The records:
- - -

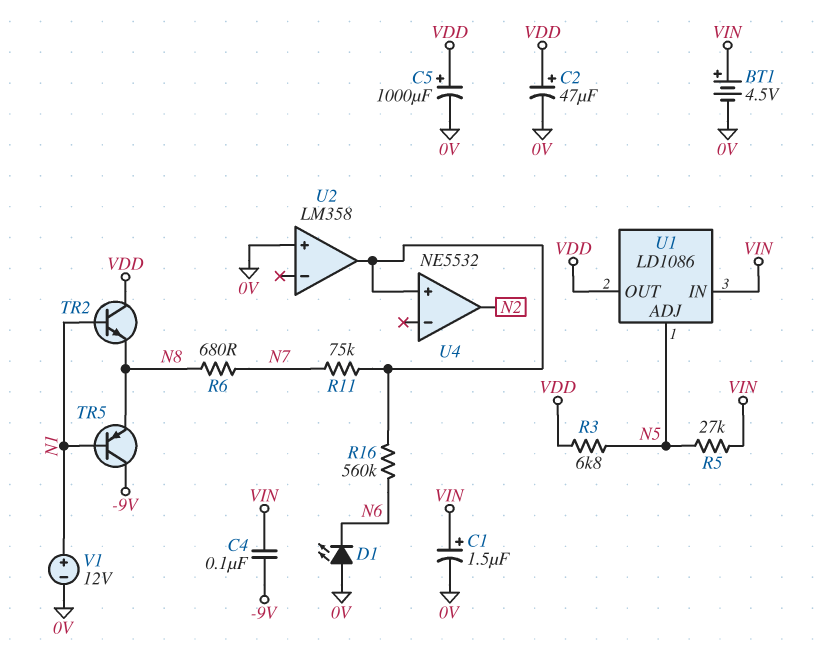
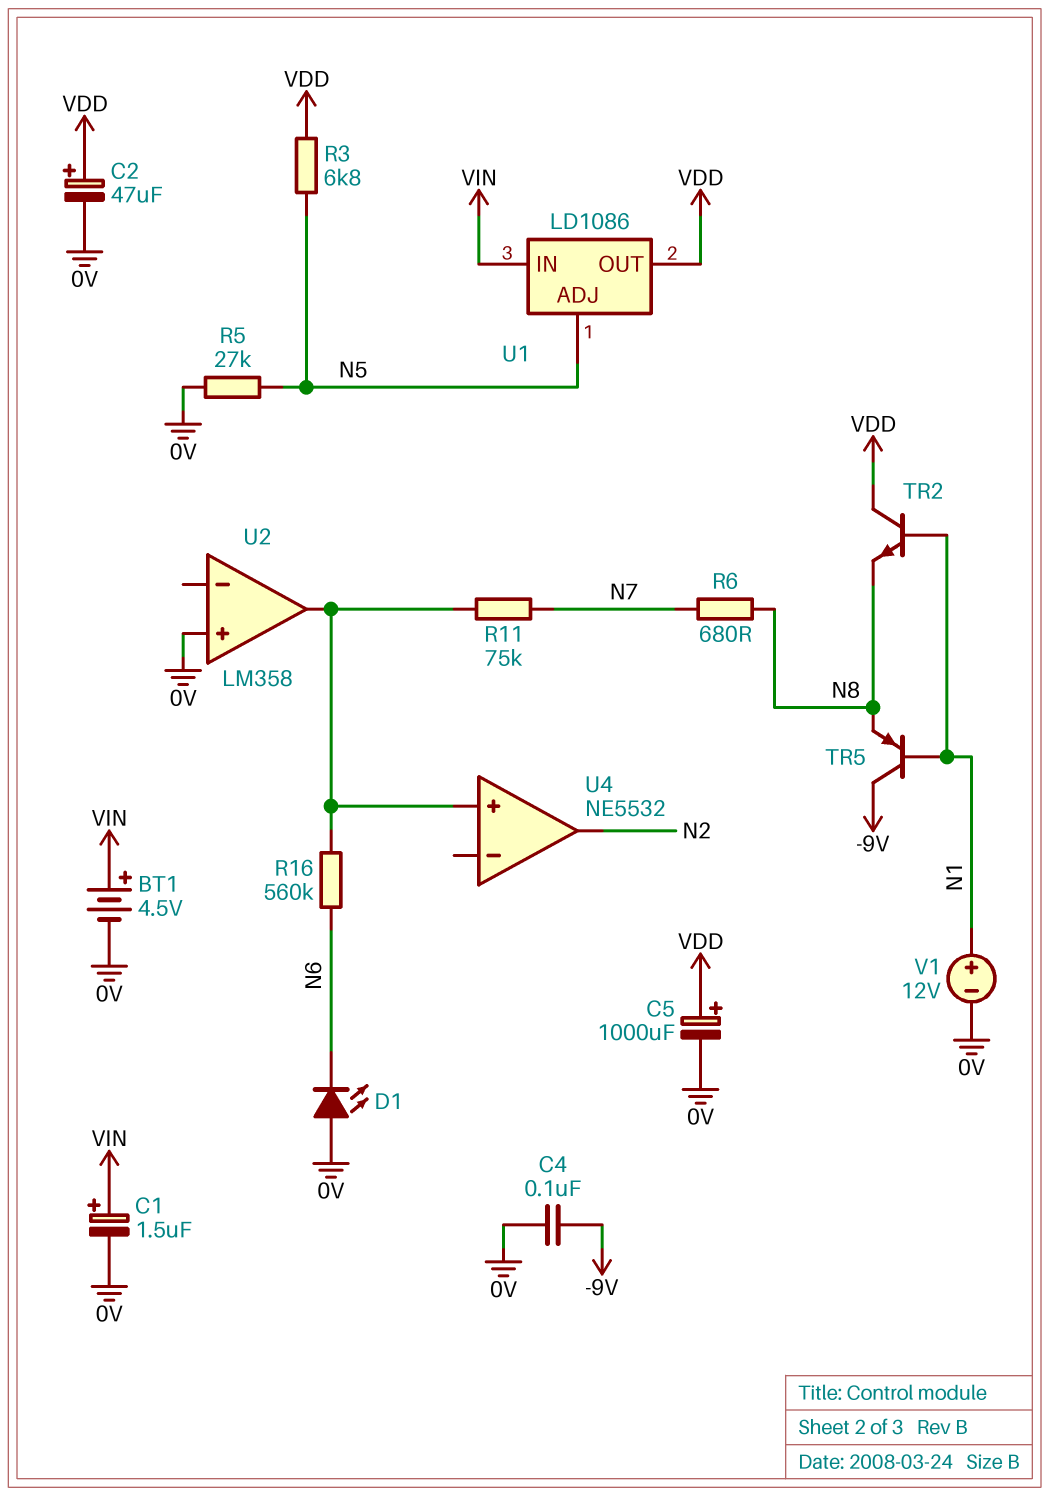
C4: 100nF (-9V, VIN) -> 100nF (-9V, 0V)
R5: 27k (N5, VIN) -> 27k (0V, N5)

- - -

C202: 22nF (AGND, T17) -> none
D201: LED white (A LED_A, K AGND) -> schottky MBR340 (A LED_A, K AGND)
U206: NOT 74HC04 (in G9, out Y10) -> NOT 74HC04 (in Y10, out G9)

- - -

Action item: From the records above, copy each line where the word "AGND" can be found.

Solution below:
C202: 22nF (AGND, T17) -> none
D201: LED white (A LED_A, K AGND) -> schottky MBR340 (A LED_A, K AGND)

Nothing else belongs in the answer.